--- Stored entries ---
+++

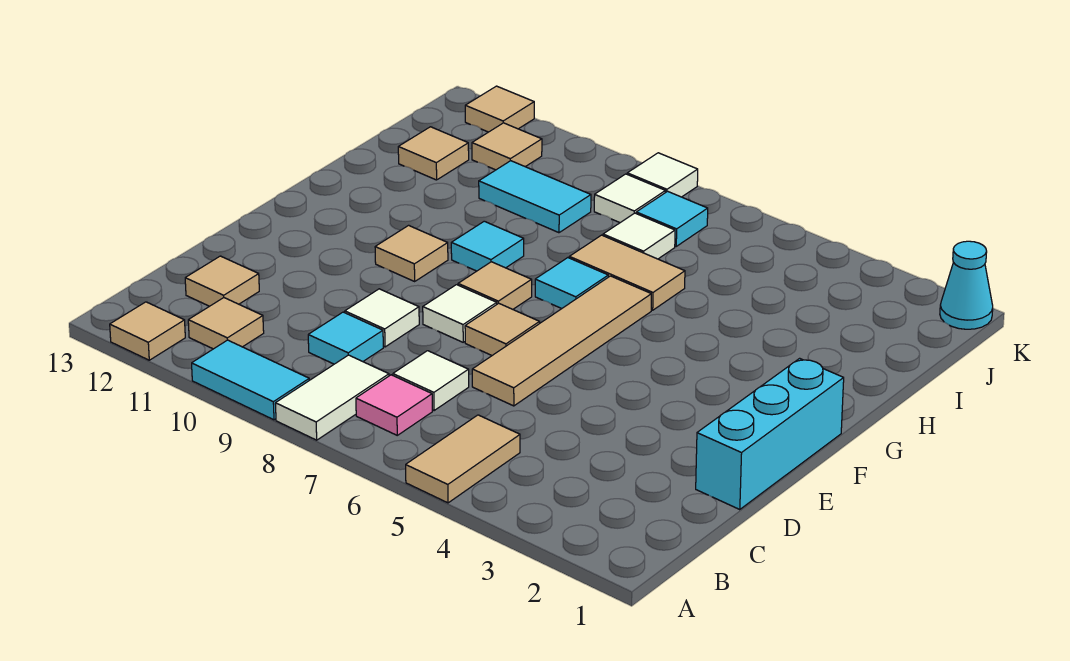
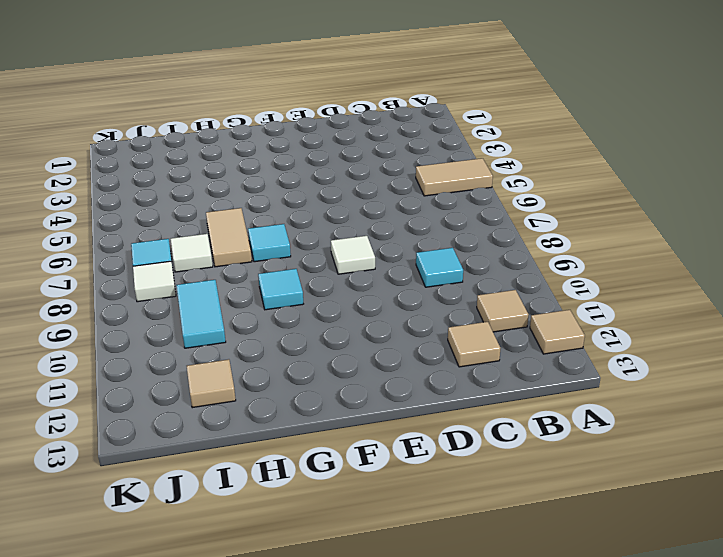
none -> white tile A8:B8 level 1
none -> cyan tile A9:A10 level 1
none -> pink tile B7 level 1

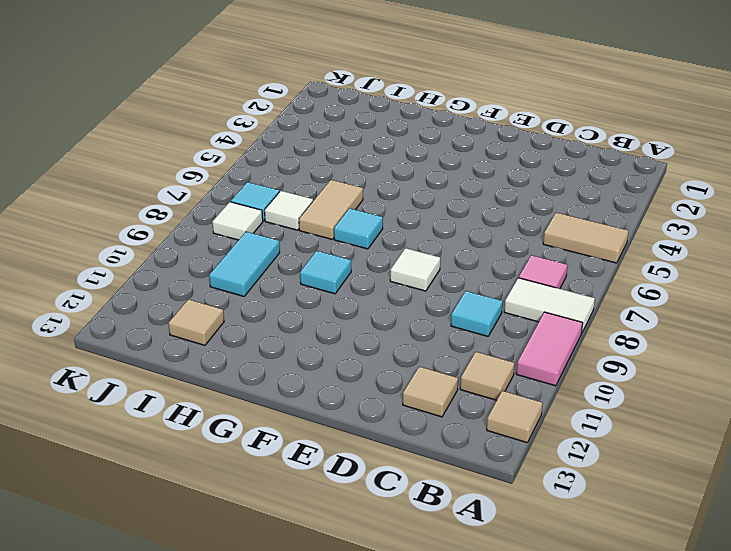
pink tile A9:A10 level 1 -> cyan tile A9:A10 level 1
none -> white tile C7 level 1
none -> cyan brick D1:F1 level 1
none -> tan tile D6:G6 level 1

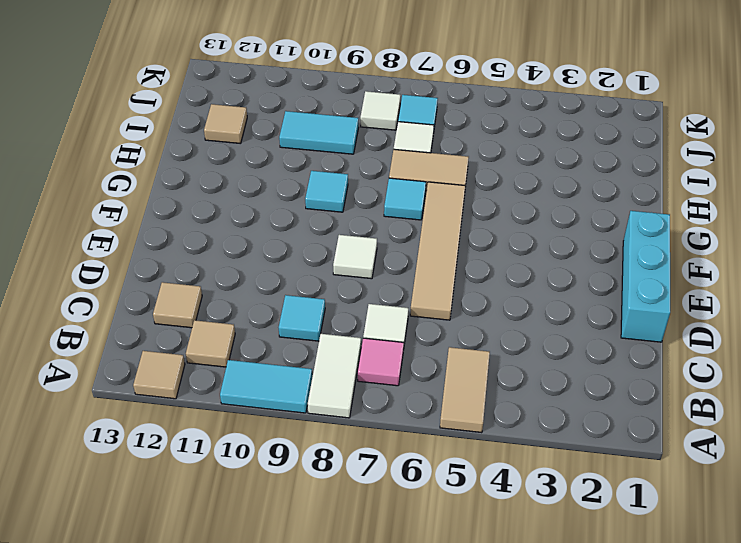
none -> white tile D9 level 1
none -> tan tile E7 level 1
none -> tan tile F8 level 1

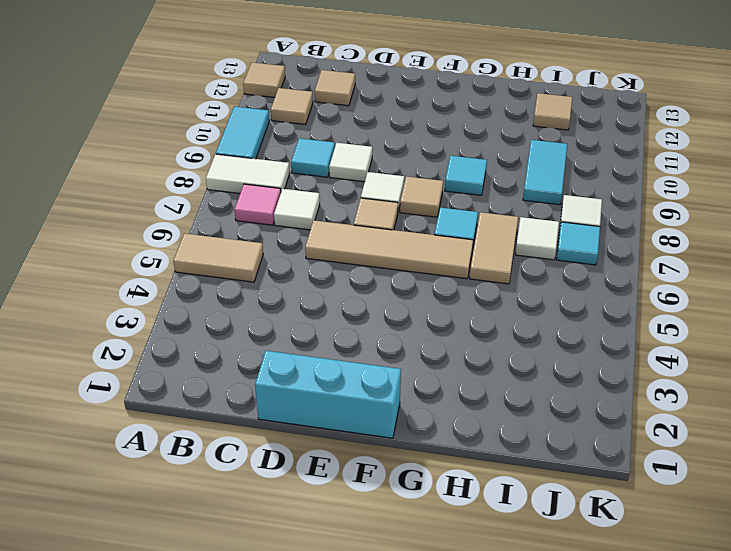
none -> tan tile F10 level 1
none -> tan tile J11 level 1
none -> cyan cone K1 level 1

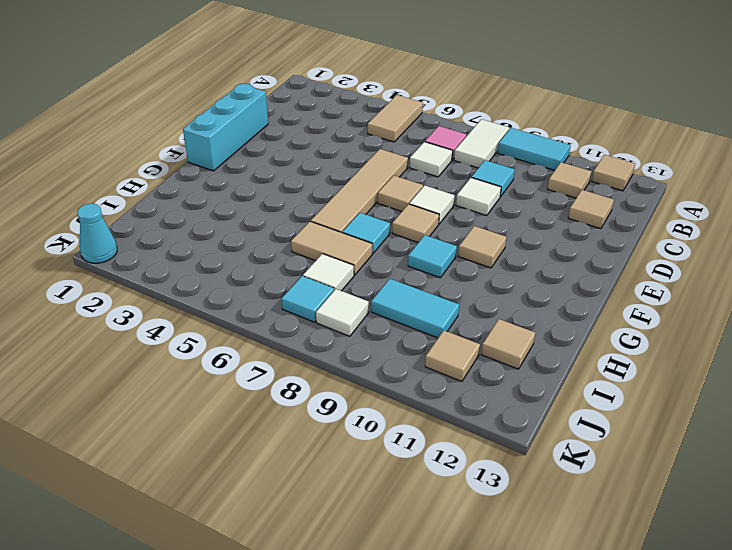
none -> white tile K8 level 1
none -> tan tile K12 level 1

+++

--- WHAT YOU HAVE TO DO ---
A faithful copy of every entry is needed, omitting each image.

--- OUTPUT FOR THIS EXERCISE ---
none -> white tile A8:B8 level 1
none -> cyan tile A9:A10 level 1
none -> pink tile B7 level 1

pink tile A9:A10 level 1 -> cyan tile A9:A10 level 1
none -> white tile C7 level 1
none -> cyan brick D1:F1 level 1
none -> tan tile D6:G6 level 1

none -> white tile D9 level 1
none -> tan tile E7 level 1
none -> tan tile F8 level 1

none -> tan tile F10 level 1
none -> tan tile J11 level 1
none -> cyan cone K1 level 1

none -> white tile K8 level 1
none -> tan tile K12 level 1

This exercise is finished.